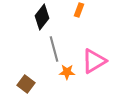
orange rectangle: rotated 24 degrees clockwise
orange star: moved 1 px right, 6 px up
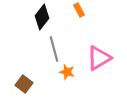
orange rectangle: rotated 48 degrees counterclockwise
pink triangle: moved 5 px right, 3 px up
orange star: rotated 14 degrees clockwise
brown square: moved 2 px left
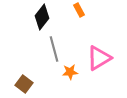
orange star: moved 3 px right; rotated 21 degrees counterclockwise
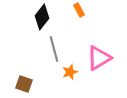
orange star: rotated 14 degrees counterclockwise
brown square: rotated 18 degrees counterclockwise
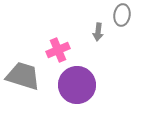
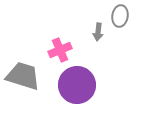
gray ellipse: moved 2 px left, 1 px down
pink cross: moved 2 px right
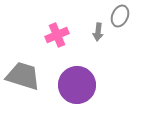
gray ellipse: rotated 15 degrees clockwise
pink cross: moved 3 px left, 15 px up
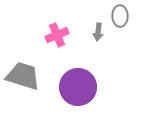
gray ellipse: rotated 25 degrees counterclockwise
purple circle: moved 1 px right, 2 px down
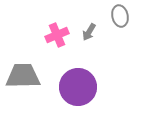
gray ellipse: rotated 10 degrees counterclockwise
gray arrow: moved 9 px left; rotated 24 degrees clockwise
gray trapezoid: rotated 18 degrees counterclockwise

GIVEN INSTRUCTION:
Reproduce the items above, starting with the line with "gray ellipse: moved 2 px left, 1 px down" and going on through the line with "purple circle: moved 1 px right, 2 px down", with both of those lines included. Leave the pictures out of your answer.

ANSWER BELOW:
gray ellipse: moved 2 px left, 1 px down
pink cross: moved 2 px right
gray ellipse: rotated 15 degrees clockwise
pink cross: moved 3 px left, 15 px up
gray ellipse: rotated 25 degrees counterclockwise
purple circle: moved 1 px right, 2 px down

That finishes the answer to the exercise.